Dataset:
★ ★ ★

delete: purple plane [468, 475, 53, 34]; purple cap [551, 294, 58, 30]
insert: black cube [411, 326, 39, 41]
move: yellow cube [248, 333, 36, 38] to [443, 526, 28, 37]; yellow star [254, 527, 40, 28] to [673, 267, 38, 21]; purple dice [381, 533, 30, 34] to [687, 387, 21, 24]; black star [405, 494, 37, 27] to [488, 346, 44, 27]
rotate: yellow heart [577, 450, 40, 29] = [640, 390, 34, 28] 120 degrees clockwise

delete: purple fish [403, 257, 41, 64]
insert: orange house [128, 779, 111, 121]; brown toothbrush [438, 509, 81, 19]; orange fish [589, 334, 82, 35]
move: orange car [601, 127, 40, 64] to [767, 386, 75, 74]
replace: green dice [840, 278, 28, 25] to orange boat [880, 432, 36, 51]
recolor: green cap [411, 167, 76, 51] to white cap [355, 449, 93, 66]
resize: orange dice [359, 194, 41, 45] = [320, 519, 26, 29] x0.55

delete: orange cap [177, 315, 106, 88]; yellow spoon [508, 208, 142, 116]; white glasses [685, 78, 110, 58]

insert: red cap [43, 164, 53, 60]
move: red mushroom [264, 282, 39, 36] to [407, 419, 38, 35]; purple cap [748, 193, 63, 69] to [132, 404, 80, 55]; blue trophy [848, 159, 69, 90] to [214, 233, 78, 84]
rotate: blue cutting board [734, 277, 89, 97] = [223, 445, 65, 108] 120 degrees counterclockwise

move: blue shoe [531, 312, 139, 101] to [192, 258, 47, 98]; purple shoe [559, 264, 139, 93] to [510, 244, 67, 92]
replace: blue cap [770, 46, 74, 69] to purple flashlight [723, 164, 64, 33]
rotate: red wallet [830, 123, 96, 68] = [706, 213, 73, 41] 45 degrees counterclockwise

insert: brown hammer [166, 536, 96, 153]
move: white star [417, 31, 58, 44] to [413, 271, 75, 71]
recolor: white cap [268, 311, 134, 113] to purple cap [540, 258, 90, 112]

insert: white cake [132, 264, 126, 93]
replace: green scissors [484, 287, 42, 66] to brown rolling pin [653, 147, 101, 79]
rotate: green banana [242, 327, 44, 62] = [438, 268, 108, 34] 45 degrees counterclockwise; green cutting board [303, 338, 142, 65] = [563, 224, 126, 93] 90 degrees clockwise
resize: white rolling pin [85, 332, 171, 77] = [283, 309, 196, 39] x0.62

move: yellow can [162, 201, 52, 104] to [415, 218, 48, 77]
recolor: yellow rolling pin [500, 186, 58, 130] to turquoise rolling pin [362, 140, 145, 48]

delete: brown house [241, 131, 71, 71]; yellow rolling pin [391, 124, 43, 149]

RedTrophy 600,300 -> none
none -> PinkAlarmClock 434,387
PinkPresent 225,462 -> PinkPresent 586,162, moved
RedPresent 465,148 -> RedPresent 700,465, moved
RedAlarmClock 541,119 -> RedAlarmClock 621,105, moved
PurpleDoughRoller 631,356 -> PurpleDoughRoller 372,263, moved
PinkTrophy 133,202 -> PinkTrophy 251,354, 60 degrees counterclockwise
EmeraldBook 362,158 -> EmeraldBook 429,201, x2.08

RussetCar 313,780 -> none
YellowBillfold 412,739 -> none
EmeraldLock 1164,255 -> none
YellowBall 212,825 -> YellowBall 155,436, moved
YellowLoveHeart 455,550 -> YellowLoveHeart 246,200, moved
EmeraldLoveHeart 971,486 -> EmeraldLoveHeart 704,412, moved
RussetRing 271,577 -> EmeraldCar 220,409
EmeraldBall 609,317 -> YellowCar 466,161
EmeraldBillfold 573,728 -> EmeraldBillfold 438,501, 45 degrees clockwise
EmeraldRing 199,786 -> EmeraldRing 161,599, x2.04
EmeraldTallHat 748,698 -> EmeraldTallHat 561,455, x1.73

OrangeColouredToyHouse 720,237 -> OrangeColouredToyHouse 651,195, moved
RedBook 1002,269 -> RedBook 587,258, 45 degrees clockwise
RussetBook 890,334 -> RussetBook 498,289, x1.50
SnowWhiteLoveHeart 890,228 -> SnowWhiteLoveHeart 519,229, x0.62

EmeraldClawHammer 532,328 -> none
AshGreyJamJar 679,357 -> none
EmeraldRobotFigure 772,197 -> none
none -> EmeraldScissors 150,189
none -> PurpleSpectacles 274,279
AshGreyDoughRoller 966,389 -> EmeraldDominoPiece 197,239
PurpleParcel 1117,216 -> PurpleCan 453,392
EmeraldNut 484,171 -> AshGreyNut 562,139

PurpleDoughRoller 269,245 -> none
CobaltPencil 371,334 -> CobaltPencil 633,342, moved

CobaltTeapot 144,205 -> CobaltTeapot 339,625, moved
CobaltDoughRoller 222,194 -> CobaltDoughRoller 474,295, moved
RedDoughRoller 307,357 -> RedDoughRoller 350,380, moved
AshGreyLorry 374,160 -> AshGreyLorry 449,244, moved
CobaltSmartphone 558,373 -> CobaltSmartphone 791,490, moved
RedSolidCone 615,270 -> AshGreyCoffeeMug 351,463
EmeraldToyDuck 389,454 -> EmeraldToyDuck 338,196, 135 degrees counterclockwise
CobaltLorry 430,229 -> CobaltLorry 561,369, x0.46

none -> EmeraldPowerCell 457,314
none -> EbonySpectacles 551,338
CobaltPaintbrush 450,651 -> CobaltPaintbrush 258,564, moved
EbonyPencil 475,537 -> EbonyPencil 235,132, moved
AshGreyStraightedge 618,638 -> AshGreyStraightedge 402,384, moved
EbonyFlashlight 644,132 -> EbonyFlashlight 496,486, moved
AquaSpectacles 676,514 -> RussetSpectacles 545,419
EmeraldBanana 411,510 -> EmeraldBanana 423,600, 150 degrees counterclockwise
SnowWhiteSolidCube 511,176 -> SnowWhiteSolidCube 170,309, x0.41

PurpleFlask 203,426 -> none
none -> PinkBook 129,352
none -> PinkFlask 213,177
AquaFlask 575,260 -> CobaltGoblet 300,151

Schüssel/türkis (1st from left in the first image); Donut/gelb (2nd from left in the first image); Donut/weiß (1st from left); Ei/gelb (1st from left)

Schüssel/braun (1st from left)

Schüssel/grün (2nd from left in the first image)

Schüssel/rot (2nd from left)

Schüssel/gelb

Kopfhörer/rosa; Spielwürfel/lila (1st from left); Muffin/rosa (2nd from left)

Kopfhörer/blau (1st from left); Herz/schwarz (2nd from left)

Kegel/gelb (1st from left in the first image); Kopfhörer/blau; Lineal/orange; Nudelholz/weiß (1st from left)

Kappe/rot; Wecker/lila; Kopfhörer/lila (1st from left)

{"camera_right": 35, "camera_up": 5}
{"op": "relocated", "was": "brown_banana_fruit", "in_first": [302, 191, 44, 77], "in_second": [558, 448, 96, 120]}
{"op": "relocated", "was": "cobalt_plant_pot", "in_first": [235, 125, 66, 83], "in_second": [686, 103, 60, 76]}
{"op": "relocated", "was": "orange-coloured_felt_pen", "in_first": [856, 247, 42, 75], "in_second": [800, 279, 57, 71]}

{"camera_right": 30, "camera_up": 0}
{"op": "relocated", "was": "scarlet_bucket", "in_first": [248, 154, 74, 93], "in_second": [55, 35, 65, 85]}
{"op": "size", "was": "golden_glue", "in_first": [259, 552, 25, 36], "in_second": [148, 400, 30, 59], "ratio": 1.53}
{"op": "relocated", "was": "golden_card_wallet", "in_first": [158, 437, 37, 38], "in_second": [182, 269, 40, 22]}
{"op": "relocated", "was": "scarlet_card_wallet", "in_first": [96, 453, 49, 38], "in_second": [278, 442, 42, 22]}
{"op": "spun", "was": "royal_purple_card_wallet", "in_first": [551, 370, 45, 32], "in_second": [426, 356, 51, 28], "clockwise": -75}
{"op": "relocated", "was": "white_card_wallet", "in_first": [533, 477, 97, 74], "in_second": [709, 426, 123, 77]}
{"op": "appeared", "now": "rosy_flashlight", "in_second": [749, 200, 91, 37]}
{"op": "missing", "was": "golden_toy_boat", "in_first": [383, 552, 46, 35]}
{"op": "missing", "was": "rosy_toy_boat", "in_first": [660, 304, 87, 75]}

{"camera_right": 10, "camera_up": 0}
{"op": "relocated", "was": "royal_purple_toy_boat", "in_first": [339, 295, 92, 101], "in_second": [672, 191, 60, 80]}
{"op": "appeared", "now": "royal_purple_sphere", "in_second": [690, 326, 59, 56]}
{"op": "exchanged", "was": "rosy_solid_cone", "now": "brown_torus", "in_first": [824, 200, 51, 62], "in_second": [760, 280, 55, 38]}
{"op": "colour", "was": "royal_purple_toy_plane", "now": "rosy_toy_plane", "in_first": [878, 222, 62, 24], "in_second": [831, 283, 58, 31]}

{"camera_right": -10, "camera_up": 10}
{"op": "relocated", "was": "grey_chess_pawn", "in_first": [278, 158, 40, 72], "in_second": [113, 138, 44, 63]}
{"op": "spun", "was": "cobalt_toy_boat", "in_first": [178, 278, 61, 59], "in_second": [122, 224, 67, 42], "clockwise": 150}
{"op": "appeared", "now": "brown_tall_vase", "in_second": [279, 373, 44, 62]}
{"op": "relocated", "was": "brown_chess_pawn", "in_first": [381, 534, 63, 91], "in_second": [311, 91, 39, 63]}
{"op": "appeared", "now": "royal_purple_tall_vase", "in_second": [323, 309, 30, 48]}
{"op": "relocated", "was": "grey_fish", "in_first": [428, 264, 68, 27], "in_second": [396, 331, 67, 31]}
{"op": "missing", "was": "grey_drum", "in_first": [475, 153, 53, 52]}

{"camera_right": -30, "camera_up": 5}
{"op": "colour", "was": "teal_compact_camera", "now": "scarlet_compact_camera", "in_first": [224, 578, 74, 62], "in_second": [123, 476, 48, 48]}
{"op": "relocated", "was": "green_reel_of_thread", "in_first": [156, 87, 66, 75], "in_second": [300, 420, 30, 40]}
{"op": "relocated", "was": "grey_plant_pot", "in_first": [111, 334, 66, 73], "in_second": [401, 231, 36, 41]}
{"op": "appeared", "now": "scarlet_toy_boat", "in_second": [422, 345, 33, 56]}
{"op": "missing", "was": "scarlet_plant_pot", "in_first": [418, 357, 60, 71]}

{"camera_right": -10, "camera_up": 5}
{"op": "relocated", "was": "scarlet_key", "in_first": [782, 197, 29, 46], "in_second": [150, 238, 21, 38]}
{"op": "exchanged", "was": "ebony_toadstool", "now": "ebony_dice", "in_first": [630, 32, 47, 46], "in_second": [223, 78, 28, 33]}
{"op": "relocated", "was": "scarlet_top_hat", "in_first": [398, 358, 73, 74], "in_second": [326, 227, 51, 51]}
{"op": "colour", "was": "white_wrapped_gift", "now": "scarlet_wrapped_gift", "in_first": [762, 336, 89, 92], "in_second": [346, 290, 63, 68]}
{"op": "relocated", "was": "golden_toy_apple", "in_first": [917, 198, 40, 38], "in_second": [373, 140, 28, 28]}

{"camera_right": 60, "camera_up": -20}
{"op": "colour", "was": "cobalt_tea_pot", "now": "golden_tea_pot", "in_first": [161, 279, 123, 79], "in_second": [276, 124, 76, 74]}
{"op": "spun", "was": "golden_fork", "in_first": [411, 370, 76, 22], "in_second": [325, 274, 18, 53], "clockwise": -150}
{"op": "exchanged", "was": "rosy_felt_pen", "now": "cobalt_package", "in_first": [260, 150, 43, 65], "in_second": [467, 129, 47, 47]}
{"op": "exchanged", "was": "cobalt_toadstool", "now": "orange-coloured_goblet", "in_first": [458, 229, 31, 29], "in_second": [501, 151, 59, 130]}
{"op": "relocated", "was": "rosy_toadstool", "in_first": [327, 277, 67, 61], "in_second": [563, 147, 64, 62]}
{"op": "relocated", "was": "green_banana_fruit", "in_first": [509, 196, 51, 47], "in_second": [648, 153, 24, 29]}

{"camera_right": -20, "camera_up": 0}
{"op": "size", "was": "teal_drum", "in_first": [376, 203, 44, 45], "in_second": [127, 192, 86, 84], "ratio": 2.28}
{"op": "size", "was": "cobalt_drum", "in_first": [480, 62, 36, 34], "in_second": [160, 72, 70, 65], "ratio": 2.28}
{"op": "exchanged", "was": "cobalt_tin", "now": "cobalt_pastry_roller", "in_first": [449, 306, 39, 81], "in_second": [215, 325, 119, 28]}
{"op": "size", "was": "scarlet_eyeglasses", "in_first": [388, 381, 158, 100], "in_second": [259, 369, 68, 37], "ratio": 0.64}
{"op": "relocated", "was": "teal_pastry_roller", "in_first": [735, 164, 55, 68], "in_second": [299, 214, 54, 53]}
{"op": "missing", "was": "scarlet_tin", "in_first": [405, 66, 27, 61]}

★ ★ ★

Required work: Where the listing above has a line with "insert: black cube [411, 326, 39, 41]", start there, and output every line exactly through the line with "move: yellow cube", which is also included.

Exercise result:
insert: black cube [411, 326, 39, 41]
move: yellow cube [248, 333, 36, 38] to [443, 526, 28, 37]; yellow star [254, 527, 40, 28] to [673, 267, 38, 21]; purple dice [381, 533, 30, 34] to [687, 387, 21, 24]; black star [405, 494, 37, 27] to [488, 346, 44, 27]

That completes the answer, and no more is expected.